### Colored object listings
···

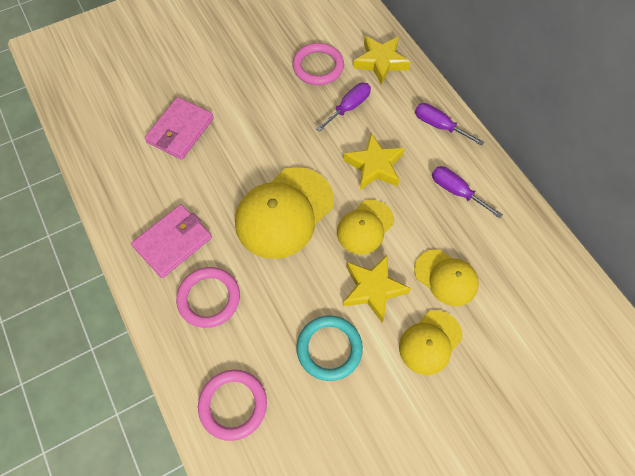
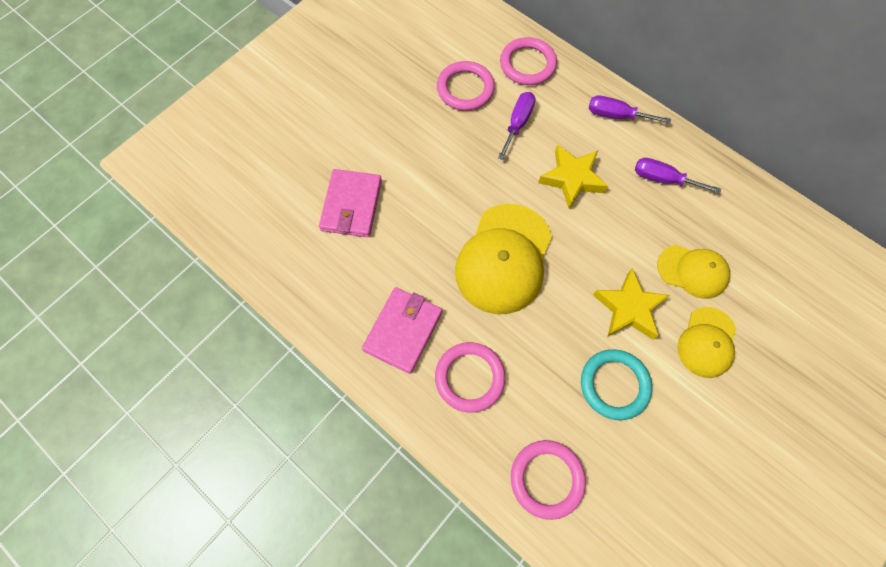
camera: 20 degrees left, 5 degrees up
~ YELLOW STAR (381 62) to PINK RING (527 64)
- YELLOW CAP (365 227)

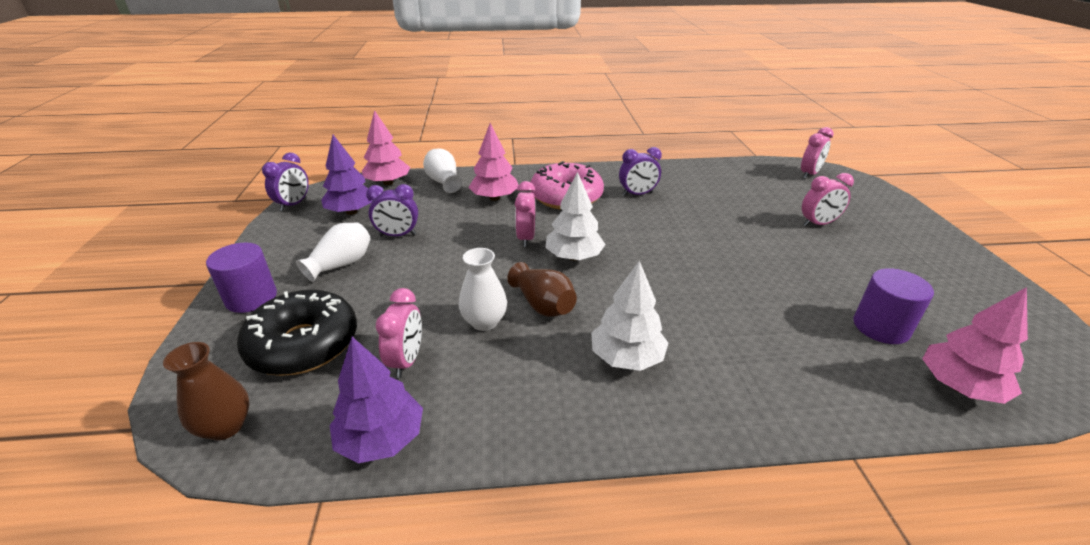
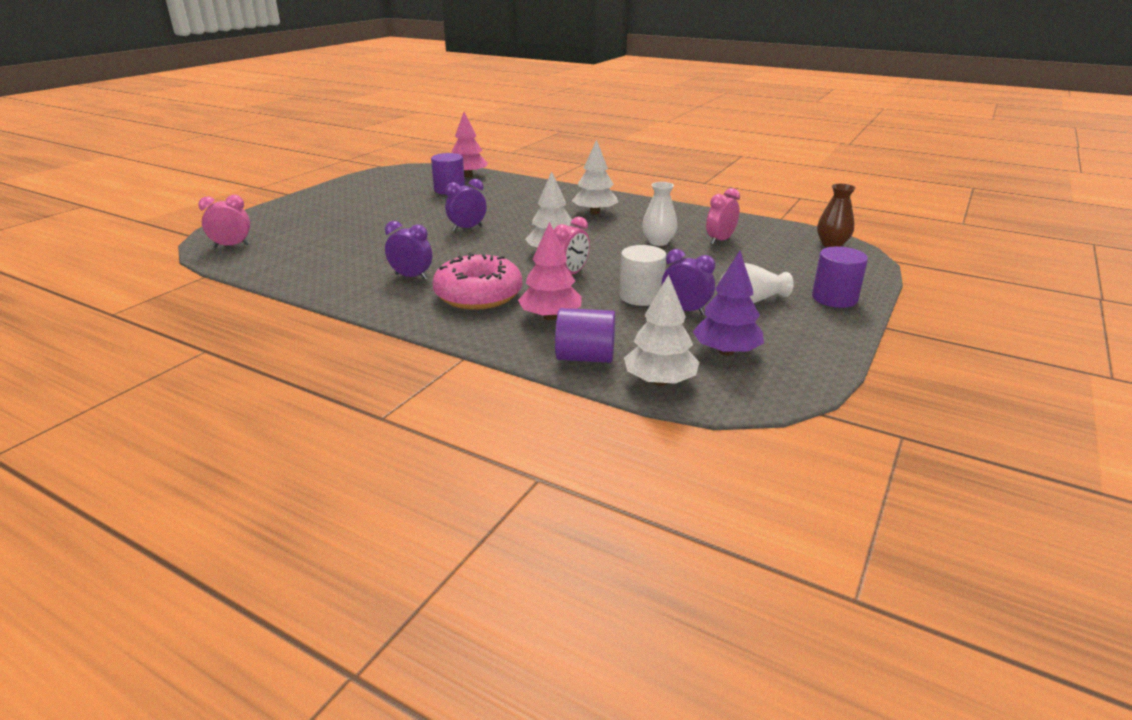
camera: 145 degrees left, 5 degrees down
~ PURPLE CLOCK (294 204) to (467 228)
~ WHITE VASE (443 182) to PURPLE CYLINDER (585 357)
+ WHITE CYLINDER (641 296)
~ PINK TREE (388 183) to WHITE TREE (660 381)
- BLACK DONUT (304 344)
- PURPLE TREE (381 439)
- BROWN VASE (543 305)
- PINK CLOCK (818 224)

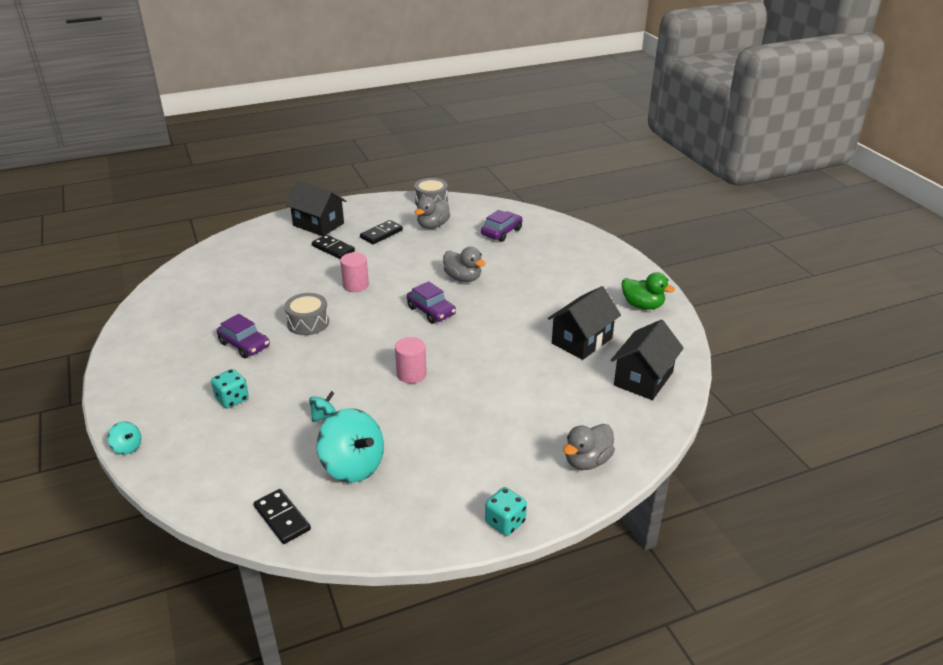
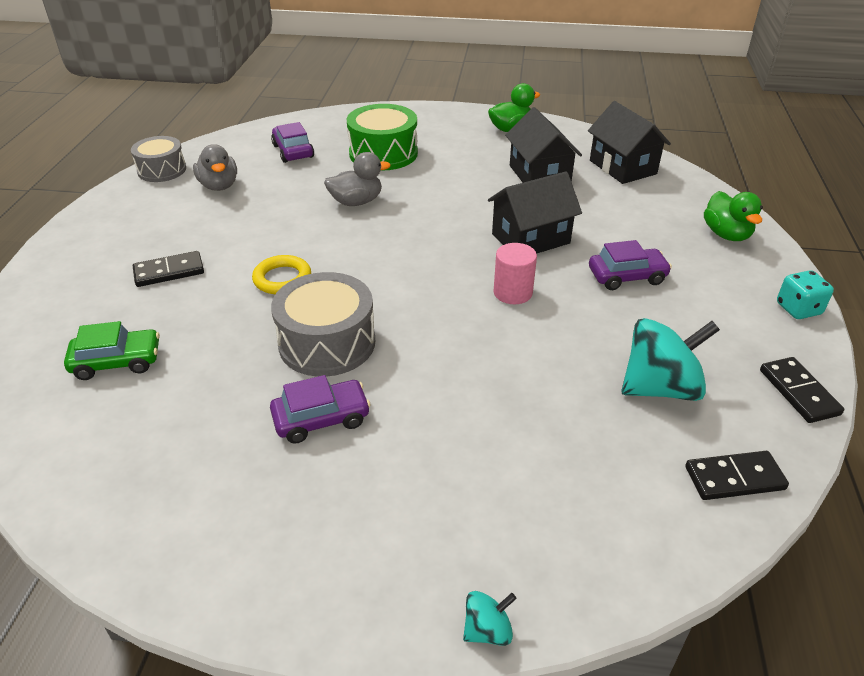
camera: 60 degrees left, 5 degrees up
+ GREEN CAR (117 362)
~ PINK CYLINDER (356 285) to YELLOW RING (282 279)
~ GREY DRUM (308 323) = (327 343) x1.50
+ GREEN DRUM (383 153)
~ BLACK HOUSE (318 224) to (530 239)
~ PURPLE CAR (431 311) to (627 276)
~ GREY DUCK (587 461) to GREEN DUCK (726 234)
~ BLACK DOMINO (381 234) to (798 392)
- TURQUOISE DICE (232 399)
- TURQUOISE SPINNING TOP (324 416)

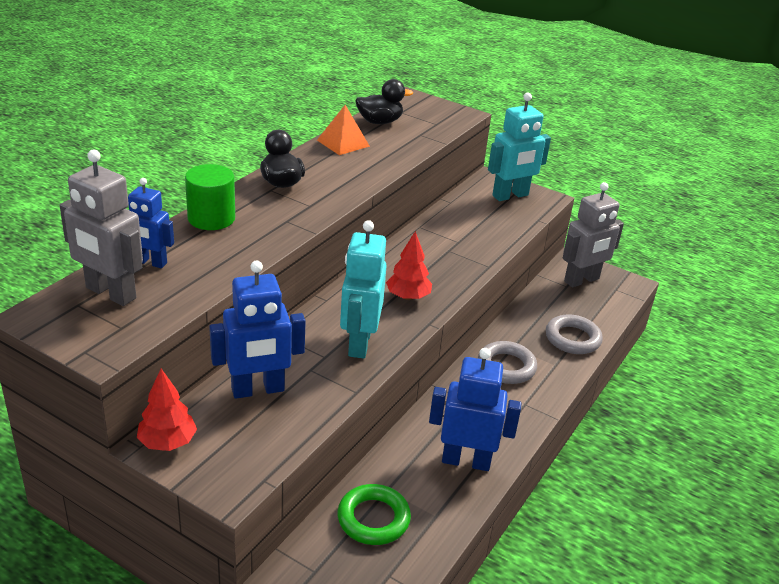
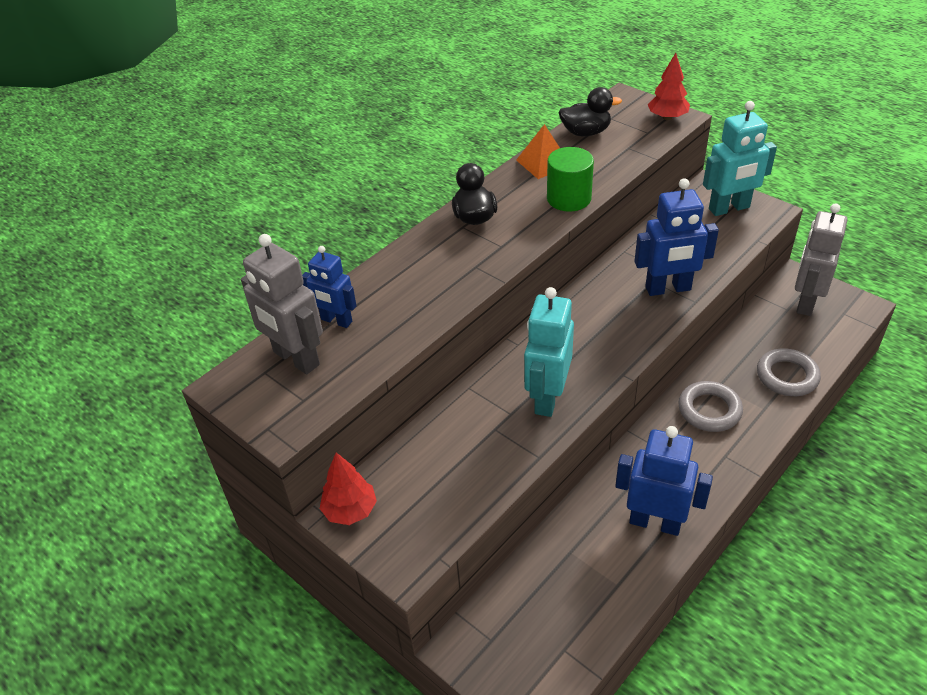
camera: 15 degrees right, 10 degrees up
~ GREEN CYLINDER (211 218) to (569 198)
~ BLUE ROBOT (258 390) to (668 289)
~ RED TREE (408 297) to (667 117)
~ GREY ROBOT (582 280) = (805 302) 135 degrees clockwise
- GREEN RING (373 519)

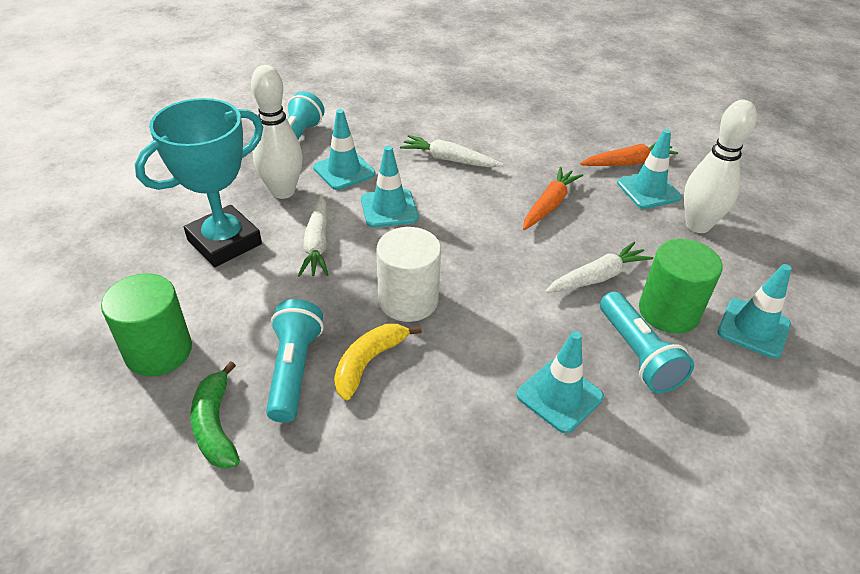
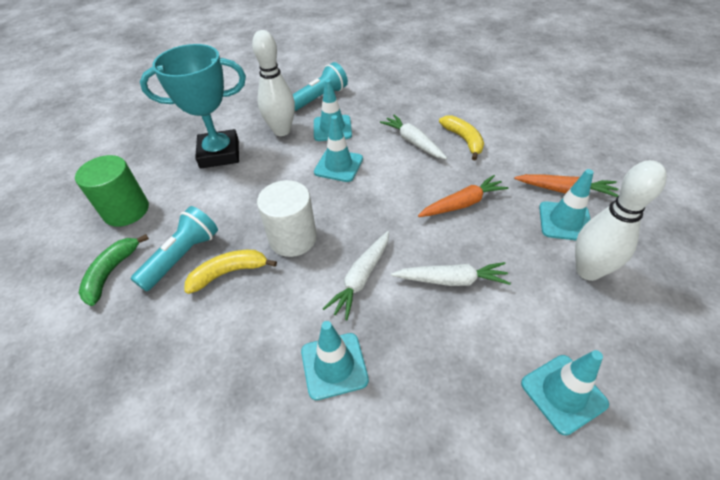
camera: 35 degrees right, 5 degrees up
~ WHITE CARROT (317 244) to (361 278)
+ YELLOW BANANA (464 140)
- TURQUOISE FLASHLIGHT (637 354)
- GREEN CYLINDER (668 311)

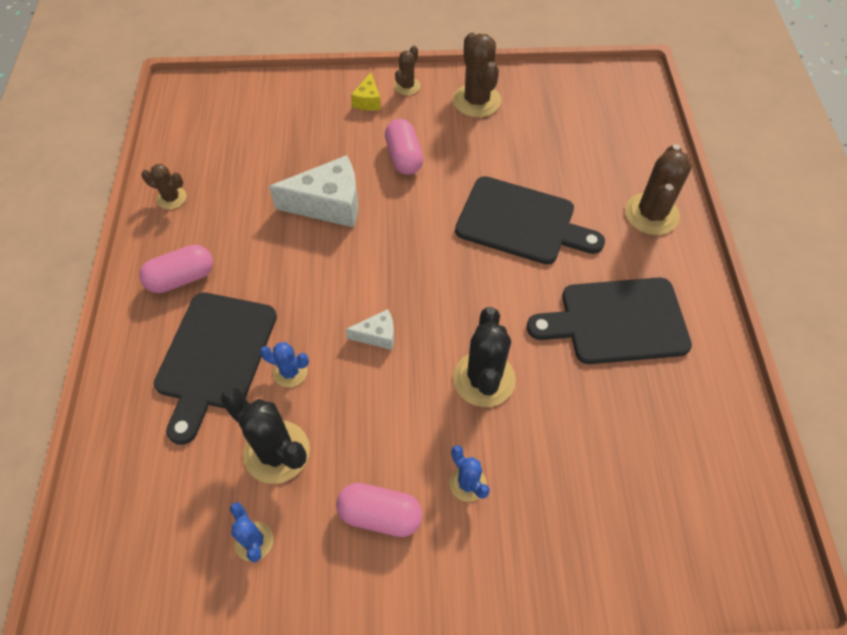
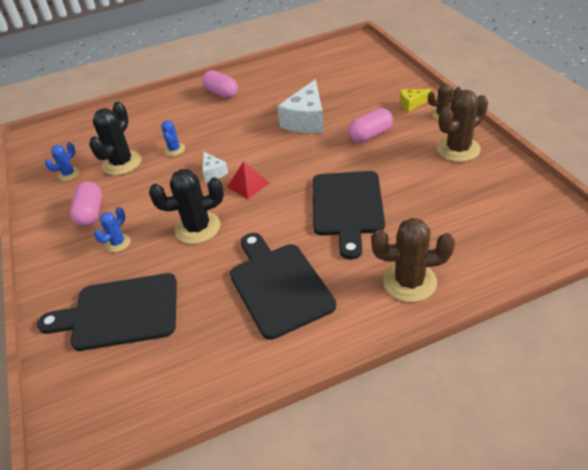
camera: 75 degrees right, 15 degrees down
~ BLACK CUTTING BOARD (215 356) to (120 312)
+ RED PYRAMID (248 185)
~ WHITE CHEESE (329 204) = (306 120) 45 degrees clockwise
- BROWN CACTUS (171 198)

···

### EXERCISE DIRECTIONS
Every entry is to be transcribed exactly, but the pictures are to be left out.

### SOLUTION FOR THIS TASK
camera: 20 degrees left, 5 degrees up
~ YELLOW STAR (381 62) to PINK RING (527 64)
- YELLOW CAP (365 227)

camera: 145 degrees left, 5 degrees down
~ PURPLE CLOCK (294 204) to (467 228)
~ WHITE VASE (443 182) to PURPLE CYLINDER (585 357)
+ WHITE CYLINDER (641 296)
~ PINK TREE (388 183) to WHITE TREE (660 381)
- BLACK DONUT (304 344)
- PURPLE TREE (381 439)
- BROWN VASE (543 305)
- PINK CLOCK (818 224)

camera: 60 degrees left, 5 degrees up
+ GREEN CAR (117 362)
~ PINK CYLINDER (356 285) to YELLOW RING (282 279)
~ GREY DRUM (308 323) = (327 343) x1.50
+ GREEN DRUM (383 153)
~ BLACK HOUSE (318 224) to (530 239)
~ PURPLE CAR (431 311) to (627 276)
~ GREY DUCK (587 461) to GREEN DUCK (726 234)
~ BLACK DOMINO (381 234) to (798 392)
- TURQUOISE DICE (232 399)
- TURQUOISE SPINNING TOP (324 416)

camera: 15 degrees right, 10 degrees up
~ GREEN CYLINDER (211 218) to (569 198)
~ BLUE ROBOT (258 390) to (668 289)
~ RED TREE (408 297) to (667 117)
~ GREY ROBOT (582 280) = (805 302) 135 degrees clockwise
- GREEN RING (373 519)

camera: 35 degrees right, 5 degrees up
~ WHITE CARROT (317 244) to (361 278)
+ YELLOW BANANA (464 140)
- TURQUOISE FLASHLIGHT (637 354)
- GREEN CYLINDER (668 311)

camera: 75 degrees right, 15 degrees down
~ BLACK CUTTING BOARD (215 356) to (120 312)
+ RED PYRAMID (248 185)
~ WHITE CHEESE (329 204) = (306 120) 45 degrees clockwise
- BROWN CACTUS (171 198)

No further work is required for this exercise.